» TASK ITEM:
Retype, exactly and completely, the listing that comes next, skipping its images.

DATA EXCERPT: Begin

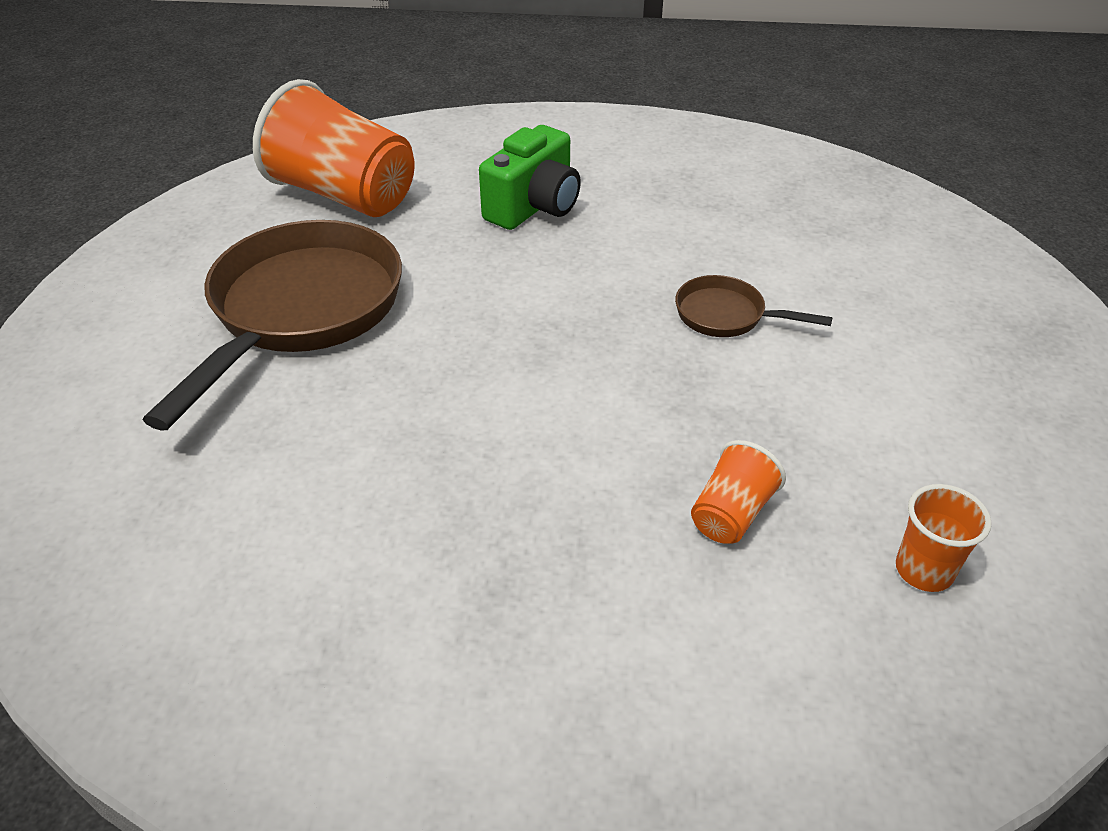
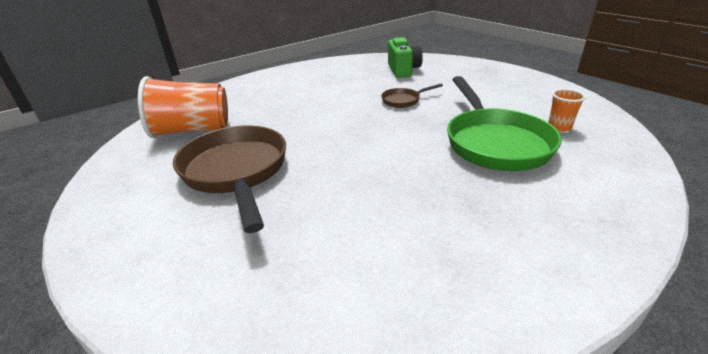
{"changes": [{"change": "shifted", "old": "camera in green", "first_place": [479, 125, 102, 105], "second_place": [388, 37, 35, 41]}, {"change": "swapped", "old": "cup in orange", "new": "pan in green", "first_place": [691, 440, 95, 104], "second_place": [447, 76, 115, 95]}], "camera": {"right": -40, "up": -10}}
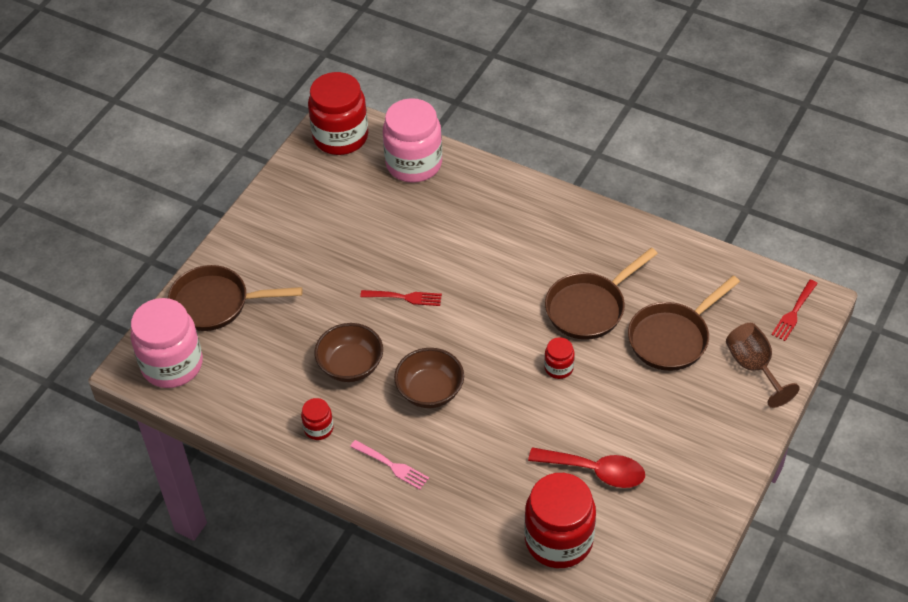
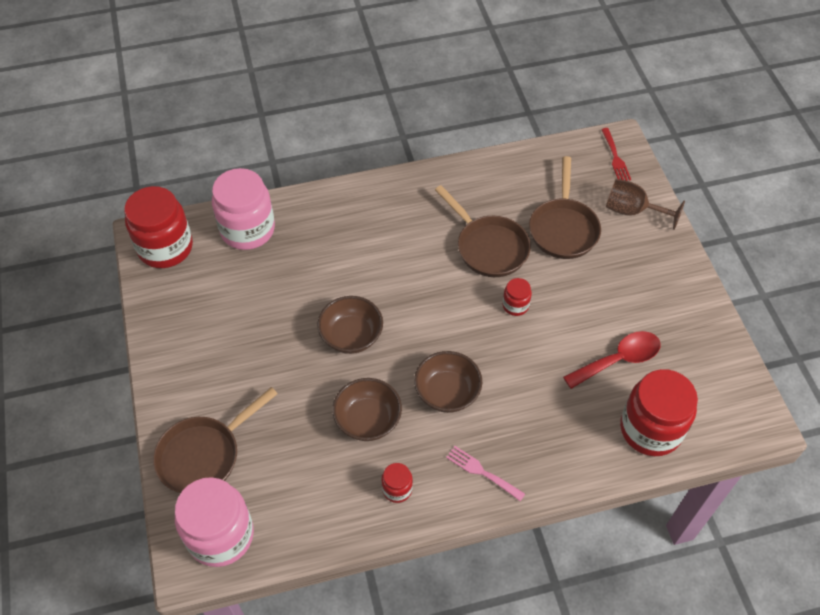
{"changes": [{"change": "rotated", "old": "pan in brown", "first_place": [545, 248, 113, 92], "second_place": [435, 185, 96, 92], "degrees": -45}, {"change": "swapped", "old": "fork in red", "new": "bowl in brown", "first_place": [360, 290, 82, 16], "second_place": [317, 296, 66, 58]}, {"change": "rotated", "old": "fork in pink", "first_place": [350, 440, 79, 50], "second_place": [446, 446, 79, 55], "degrees": -135}], "camera": {"right": -45, "up": 5}}
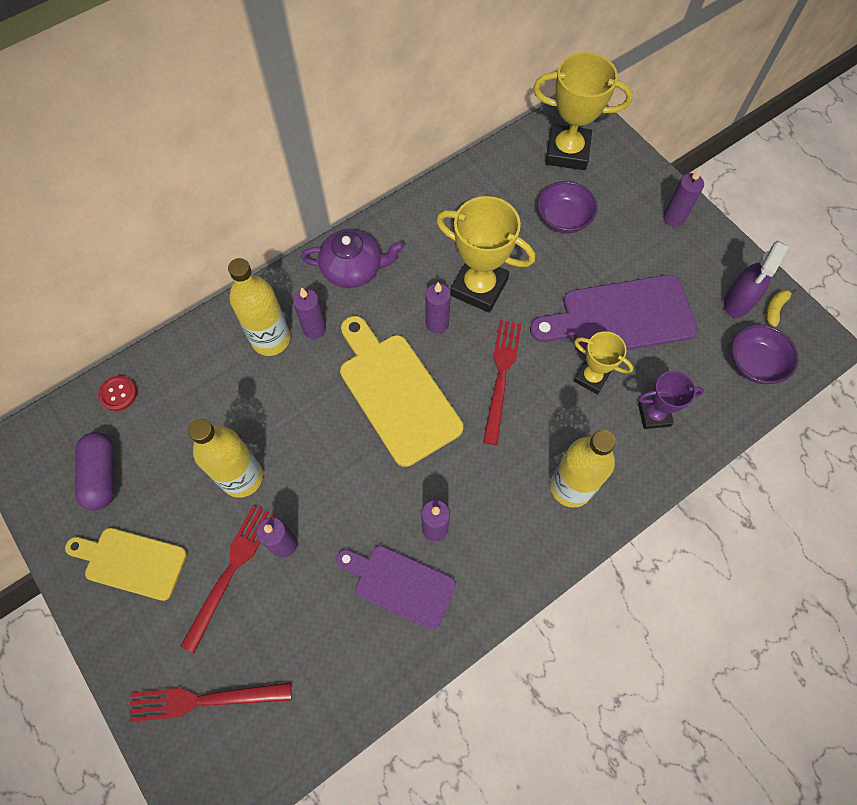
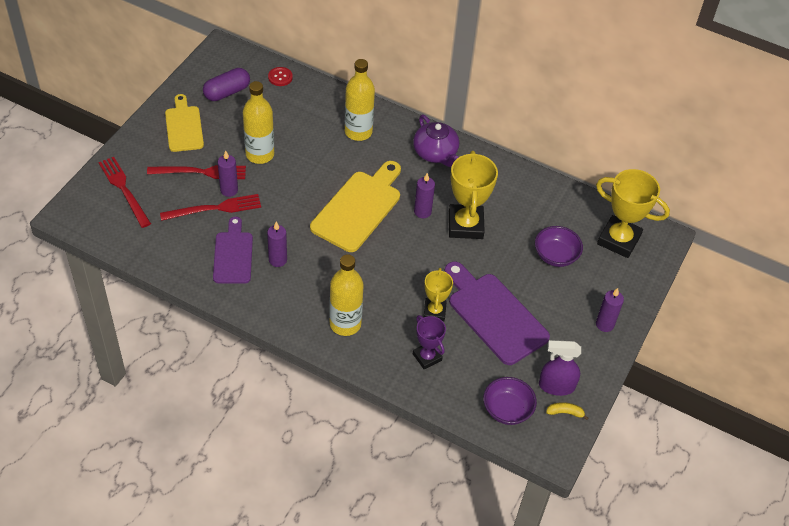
{"changes": [{"change": "rotated", "old": "trophy in yellow", "first_place": [533, 52, 100, 118], "second_place": [596, 169, 74, 89], "degrees": -45}, {"change": "gone", "old": "candle in purple", "first_place": [293, 287, 33, 52]}, {"change": "shifted", "old": "fork in red", "first_place": [483, 320, 39, 125], "second_place": [160, 194, 101, 27]}], "camera": {"right": 60, "up": -15}}
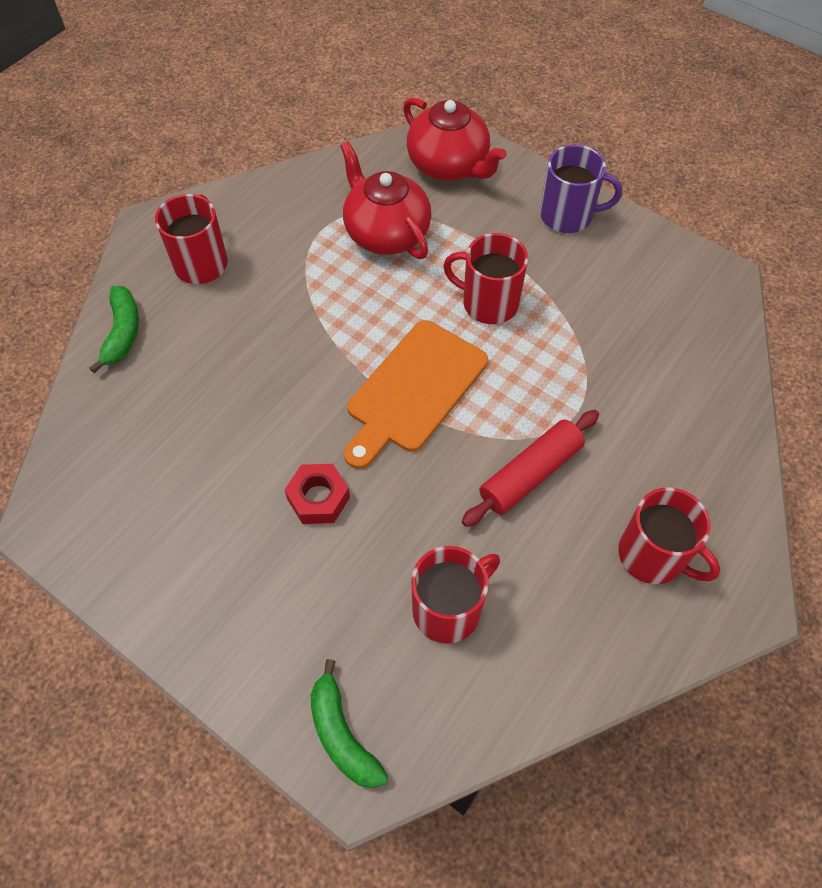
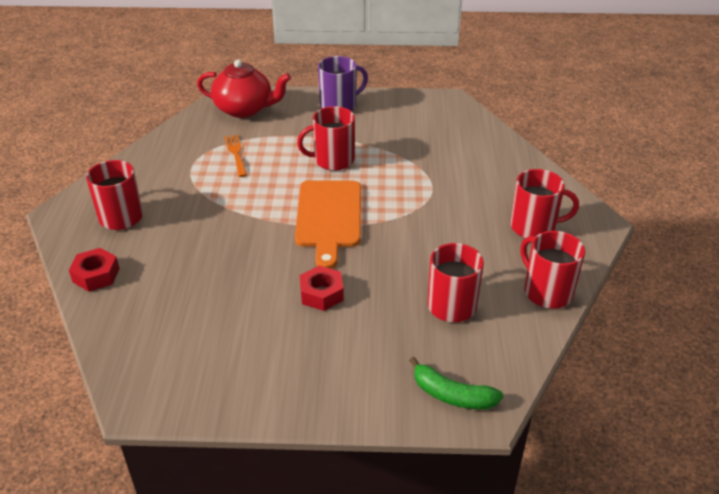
{"changes": [{"change": "swapped", "old": "teapot in red", "new": "fork in orange", "first_place": [340, 141, 91, 118], "second_place": [225, 135, 22, 42]}, {"change": "swapped", "old": "banana in green", "new": "nut in red", "first_place": [89, 286, 50, 87], "second_place": [69, 248, 51, 44]}, {"change": "gone", "old": "rolling pin in red", "first_place": [462, 410, 137, 117]}, {"change": "new", "new": "mug in red", "second_place": [520, 231, 65, 78]}], "camera": {"right": -35, "up": -20}}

DATA EXCERPT: End

» RESPONSE TO THE EXERCISE:
{"changes": [{"change": "shifted", "old": "camera in green", "first_place": [479, 125, 102, 105], "second_place": [388, 37, 35, 41]}, {"change": "swapped", "old": "cup in orange", "new": "pan in green", "first_place": [691, 440, 95, 104], "second_place": [447, 76, 115, 95]}], "camera": {"right": -40, "up": -10}}
{"changes": [{"change": "rotated", "old": "pan in brown", "first_place": [545, 248, 113, 92], "second_place": [435, 185, 96, 92], "degrees": -45}, {"change": "swapped", "old": "fork in red", "new": "bowl in brown", "first_place": [360, 290, 82, 16], "second_place": [317, 296, 66, 58]}, {"change": "rotated", "old": "fork in pink", "first_place": [350, 440, 79, 50], "second_place": [446, 446, 79, 55], "degrees": -135}], "camera": {"right": -45, "up": 5}}
{"changes": [{"change": "rotated", "old": "trophy in yellow", "first_place": [533, 52, 100, 118], "second_place": [596, 169, 74, 89], "degrees": -45}, {"change": "gone", "old": "candle in purple", "first_place": [293, 287, 33, 52]}, {"change": "shifted", "old": "fork in red", "first_place": [483, 320, 39, 125], "second_place": [160, 194, 101, 27]}], "camera": {"right": 60, "up": -15}}
{"changes": [{"change": "swapped", "old": "teapot in red", "new": "fork in orange", "first_place": [340, 141, 91, 118], "second_place": [225, 135, 22, 42]}, {"change": "swapped", "old": "banana in green", "new": "nut in red", "first_place": [89, 286, 50, 87], "second_place": [69, 248, 51, 44]}, {"change": "gone", "old": "rolling pin in red", "first_place": [462, 410, 137, 117]}, {"change": "new", "new": "mug in red", "second_place": [520, 231, 65, 78]}], "camera": {"right": -35, "up": -20}}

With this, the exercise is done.